_Brief_
Look through the entries below and extract exactly the lines from the one containing "U4 pin X1: none -> n28" through the one containing "R14: 2.2k (U6/QA, n17) -> 110 (U6/QA, n17)", ends included.

Items listed in a dataset
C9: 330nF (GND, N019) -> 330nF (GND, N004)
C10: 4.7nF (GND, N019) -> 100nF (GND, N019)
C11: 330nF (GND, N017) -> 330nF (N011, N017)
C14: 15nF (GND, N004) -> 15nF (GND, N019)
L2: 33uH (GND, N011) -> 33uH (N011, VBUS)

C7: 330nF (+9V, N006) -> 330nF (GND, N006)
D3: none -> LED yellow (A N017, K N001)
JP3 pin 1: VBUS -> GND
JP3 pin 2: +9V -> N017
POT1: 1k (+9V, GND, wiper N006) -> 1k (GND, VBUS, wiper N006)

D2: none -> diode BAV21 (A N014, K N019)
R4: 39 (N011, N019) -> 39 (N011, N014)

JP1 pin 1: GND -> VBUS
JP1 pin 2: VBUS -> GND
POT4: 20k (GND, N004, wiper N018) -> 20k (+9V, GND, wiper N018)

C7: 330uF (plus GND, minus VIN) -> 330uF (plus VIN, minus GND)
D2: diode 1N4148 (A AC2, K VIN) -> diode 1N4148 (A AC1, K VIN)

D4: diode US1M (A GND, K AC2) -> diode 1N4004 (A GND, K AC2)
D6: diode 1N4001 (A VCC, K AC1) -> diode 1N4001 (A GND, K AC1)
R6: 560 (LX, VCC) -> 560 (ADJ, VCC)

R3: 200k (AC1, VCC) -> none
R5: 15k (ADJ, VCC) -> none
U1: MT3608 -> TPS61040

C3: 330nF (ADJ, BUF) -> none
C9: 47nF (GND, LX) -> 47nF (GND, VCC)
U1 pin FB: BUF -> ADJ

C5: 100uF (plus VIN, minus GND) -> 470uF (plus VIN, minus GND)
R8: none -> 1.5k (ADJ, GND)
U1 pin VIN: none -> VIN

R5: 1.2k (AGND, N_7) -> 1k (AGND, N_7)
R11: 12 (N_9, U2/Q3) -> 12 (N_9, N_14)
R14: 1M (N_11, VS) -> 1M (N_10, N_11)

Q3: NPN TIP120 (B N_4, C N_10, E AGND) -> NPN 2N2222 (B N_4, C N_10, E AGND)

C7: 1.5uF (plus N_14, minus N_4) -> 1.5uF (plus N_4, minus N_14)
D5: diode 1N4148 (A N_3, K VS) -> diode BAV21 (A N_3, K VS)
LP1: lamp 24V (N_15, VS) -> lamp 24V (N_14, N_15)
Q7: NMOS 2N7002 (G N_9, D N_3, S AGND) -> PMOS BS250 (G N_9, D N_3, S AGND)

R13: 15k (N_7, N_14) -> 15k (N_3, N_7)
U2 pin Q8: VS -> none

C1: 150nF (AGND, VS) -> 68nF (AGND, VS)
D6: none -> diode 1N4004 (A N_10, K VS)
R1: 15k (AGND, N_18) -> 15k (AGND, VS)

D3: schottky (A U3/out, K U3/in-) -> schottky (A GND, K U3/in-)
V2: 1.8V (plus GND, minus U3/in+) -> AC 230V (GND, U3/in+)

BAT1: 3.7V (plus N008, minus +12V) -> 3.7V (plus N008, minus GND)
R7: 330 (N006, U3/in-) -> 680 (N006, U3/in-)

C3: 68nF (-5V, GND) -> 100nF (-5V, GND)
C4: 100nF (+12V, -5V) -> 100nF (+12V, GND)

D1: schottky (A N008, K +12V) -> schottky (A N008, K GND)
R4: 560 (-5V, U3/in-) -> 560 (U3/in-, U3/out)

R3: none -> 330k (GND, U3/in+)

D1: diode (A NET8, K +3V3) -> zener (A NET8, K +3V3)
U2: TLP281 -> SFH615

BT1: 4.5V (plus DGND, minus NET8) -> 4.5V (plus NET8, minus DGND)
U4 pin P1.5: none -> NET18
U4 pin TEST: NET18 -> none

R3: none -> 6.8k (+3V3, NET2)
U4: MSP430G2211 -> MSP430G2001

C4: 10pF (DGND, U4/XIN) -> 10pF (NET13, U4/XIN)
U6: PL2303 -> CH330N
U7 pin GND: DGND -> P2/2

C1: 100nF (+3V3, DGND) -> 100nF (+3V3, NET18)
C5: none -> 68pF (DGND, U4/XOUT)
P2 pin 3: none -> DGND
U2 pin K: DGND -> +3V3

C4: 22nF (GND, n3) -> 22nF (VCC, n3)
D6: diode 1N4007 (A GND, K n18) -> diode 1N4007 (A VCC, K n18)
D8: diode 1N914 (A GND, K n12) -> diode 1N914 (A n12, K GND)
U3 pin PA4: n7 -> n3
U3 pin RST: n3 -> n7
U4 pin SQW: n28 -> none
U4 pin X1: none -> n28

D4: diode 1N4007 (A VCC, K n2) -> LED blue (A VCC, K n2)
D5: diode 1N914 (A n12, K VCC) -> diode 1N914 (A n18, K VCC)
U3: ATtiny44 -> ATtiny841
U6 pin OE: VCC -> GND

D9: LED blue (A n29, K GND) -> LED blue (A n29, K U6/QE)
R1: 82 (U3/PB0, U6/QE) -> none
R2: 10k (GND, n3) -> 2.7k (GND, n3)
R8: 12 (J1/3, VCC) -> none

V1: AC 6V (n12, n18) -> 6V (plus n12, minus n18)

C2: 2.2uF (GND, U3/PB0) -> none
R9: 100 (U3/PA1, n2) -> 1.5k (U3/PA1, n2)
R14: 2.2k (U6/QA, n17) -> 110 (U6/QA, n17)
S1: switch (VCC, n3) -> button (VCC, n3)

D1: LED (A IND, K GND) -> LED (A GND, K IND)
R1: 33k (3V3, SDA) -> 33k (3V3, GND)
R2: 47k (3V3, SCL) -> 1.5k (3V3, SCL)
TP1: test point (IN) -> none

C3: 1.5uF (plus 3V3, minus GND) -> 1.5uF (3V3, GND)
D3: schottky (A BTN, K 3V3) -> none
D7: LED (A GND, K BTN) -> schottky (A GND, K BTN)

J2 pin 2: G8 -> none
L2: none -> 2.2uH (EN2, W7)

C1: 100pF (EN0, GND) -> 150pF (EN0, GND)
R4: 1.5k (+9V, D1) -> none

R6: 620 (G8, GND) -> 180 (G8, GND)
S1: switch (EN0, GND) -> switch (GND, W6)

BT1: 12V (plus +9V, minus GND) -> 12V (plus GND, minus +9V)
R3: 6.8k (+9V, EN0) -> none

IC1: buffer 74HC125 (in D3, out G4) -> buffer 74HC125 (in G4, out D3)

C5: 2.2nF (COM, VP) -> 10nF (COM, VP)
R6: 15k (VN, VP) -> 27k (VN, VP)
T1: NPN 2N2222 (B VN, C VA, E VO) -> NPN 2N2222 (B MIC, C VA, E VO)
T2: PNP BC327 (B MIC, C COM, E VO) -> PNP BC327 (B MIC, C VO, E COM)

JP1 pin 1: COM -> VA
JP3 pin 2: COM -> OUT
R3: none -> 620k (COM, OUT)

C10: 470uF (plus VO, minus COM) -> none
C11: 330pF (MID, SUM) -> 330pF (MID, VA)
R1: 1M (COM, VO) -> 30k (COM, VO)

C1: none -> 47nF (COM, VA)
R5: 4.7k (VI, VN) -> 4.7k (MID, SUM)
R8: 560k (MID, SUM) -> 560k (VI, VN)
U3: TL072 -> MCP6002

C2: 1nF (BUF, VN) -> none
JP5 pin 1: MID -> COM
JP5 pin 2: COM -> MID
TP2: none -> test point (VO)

_Answer space_
U4 pin X1: none -> n28

D4: diode 1N4007 (A VCC, K n2) -> LED blue (A VCC, K n2)
D5: diode 1N914 (A n12, K VCC) -> diode 1N914 (A n18, K VCC)
U3: ATtiny44 -> ATtiny841
U6 pin OE: VCC -> GND

D9: LED blue (A n29, K GND) -> LED blue (A n29, K U6/QE)
R1: 82 (U3/PB0, U6/QE) -> none
R2: 10k (GND, n3) -> 2.7k (GND, n3)
R8: 12 (J1/3, VCC) -> none

V1: AC 6V (n12, n18) -> 6V (plus n12, minus n18)

C2: 2.2uF (GND, U3/PB0) -> none
R9: 100 (U3/PA1, n2) -> 1.5k (U3/PA1, n2)
R14: 2.2k (U6/QA, n17) -> 110 (U6/QA, n17)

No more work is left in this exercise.